*Source data*:
──────

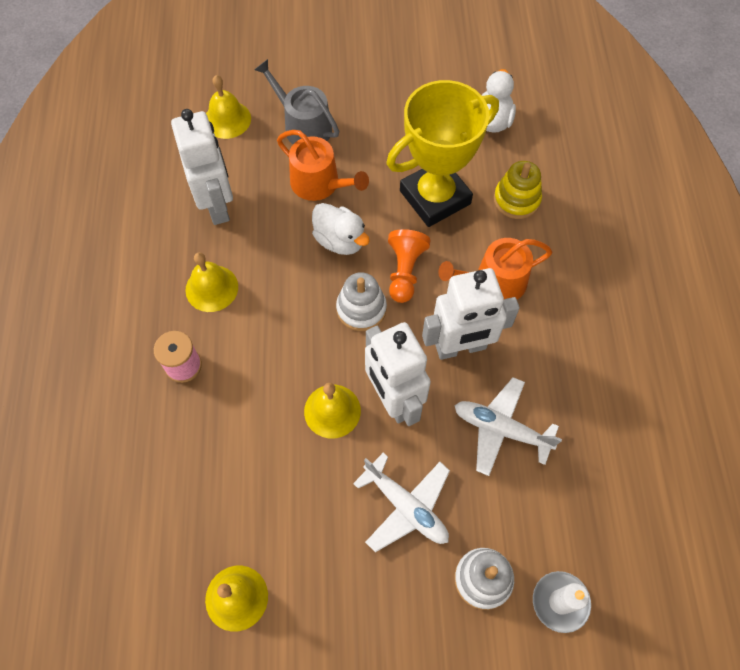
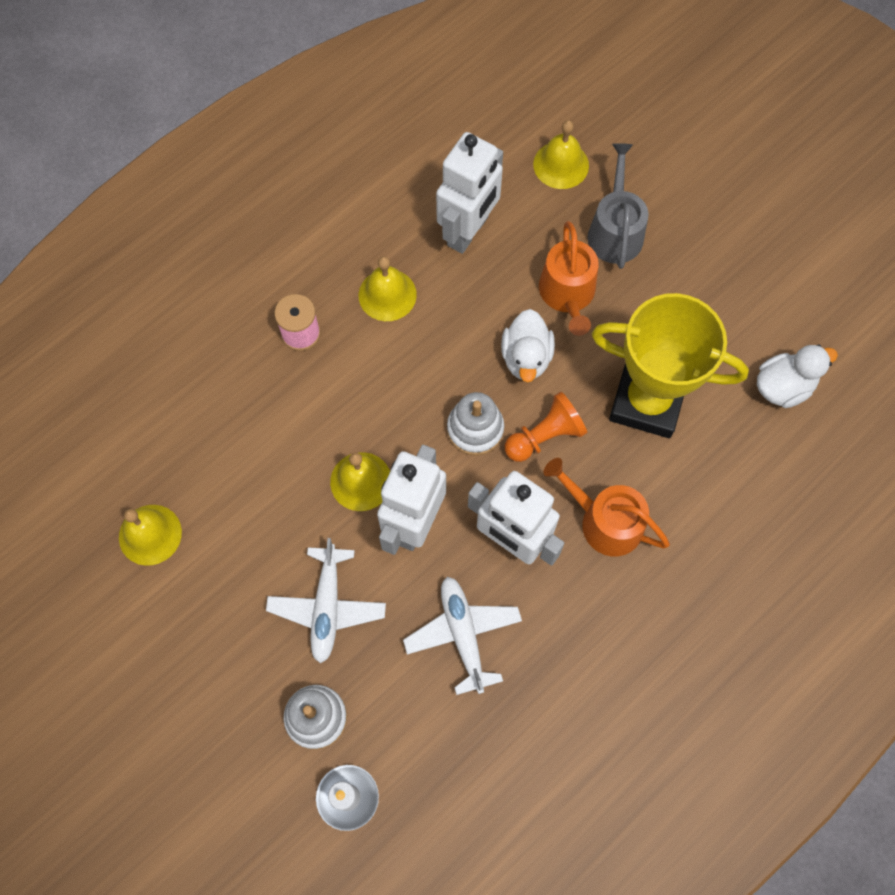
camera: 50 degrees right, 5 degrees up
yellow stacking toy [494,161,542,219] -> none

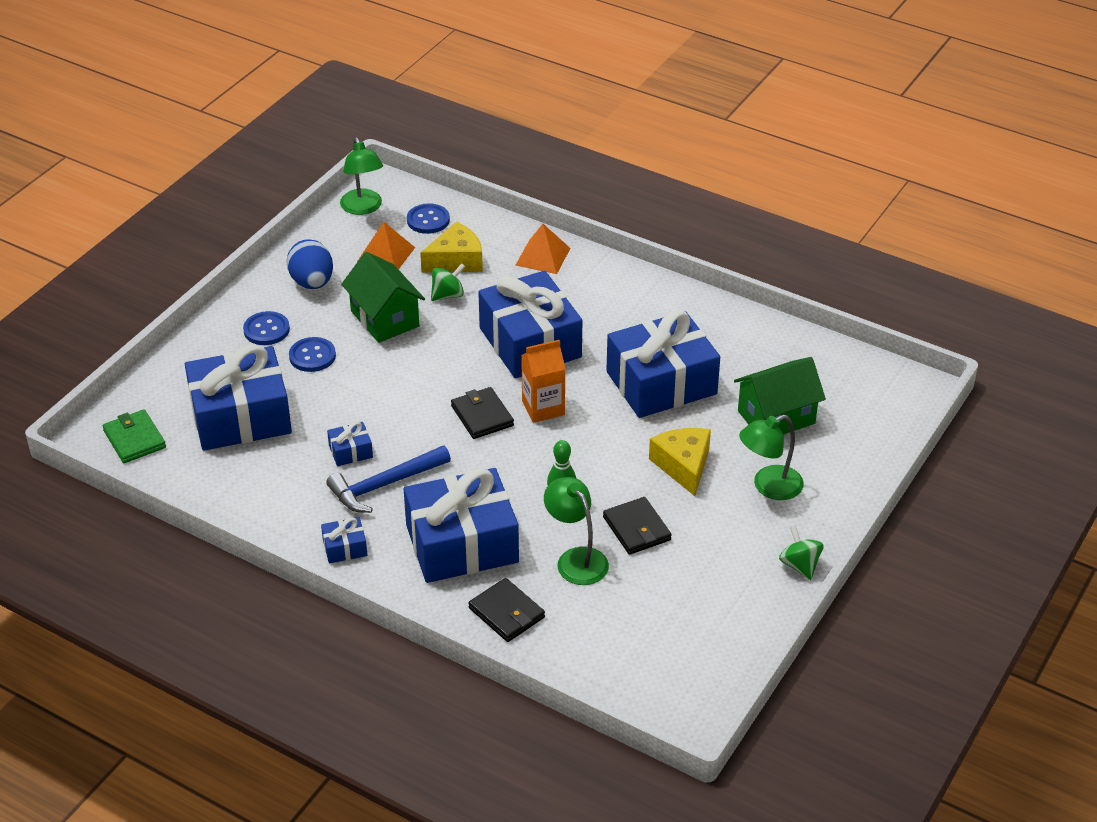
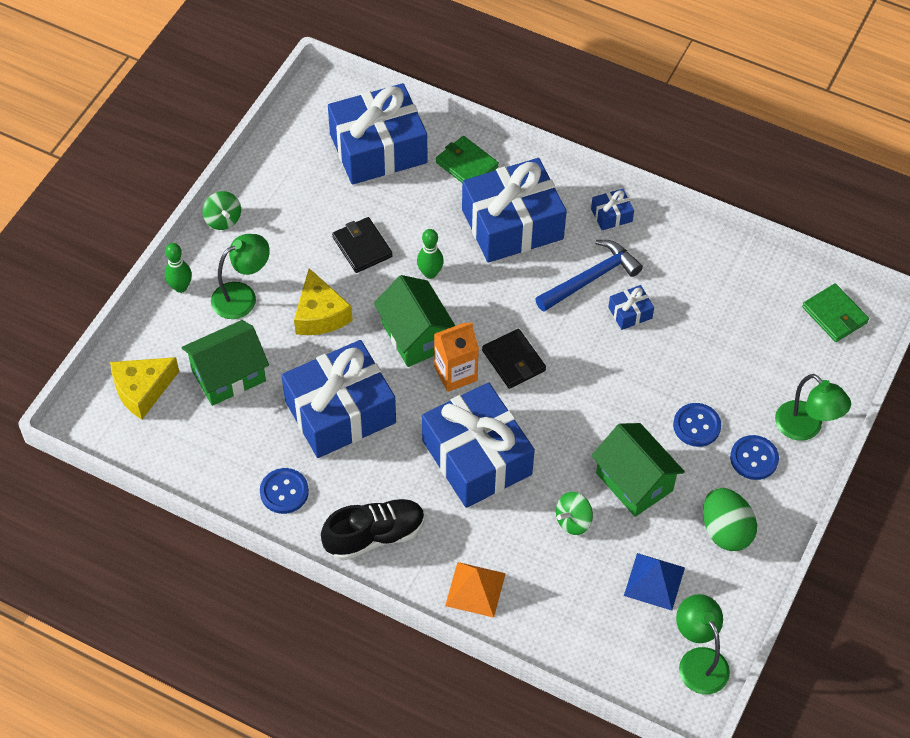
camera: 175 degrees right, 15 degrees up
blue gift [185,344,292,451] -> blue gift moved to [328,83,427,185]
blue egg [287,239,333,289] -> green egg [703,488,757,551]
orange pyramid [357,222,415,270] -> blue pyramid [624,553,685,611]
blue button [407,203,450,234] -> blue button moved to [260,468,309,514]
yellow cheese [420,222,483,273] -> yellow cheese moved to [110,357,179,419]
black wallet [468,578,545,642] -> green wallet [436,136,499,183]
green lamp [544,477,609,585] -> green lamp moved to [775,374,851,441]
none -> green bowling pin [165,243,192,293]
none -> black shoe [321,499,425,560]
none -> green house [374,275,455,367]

──────

*Problem to solve*: Sift the material for lines that include the word "moved", and copy each one.

*Result of this exercise*:
blue gift [185,344,292,451] -> blue gift moved to [328,83,427,185]
blue button [407,203,450,234] -> blue button moved to [260,468,309,514]
yellow cheese [420,222,483,273] -> yellow cheese moved to [110,357,179,419]
green lamp [544,477,609,585] -> green lamp moved to [775,374,851,441]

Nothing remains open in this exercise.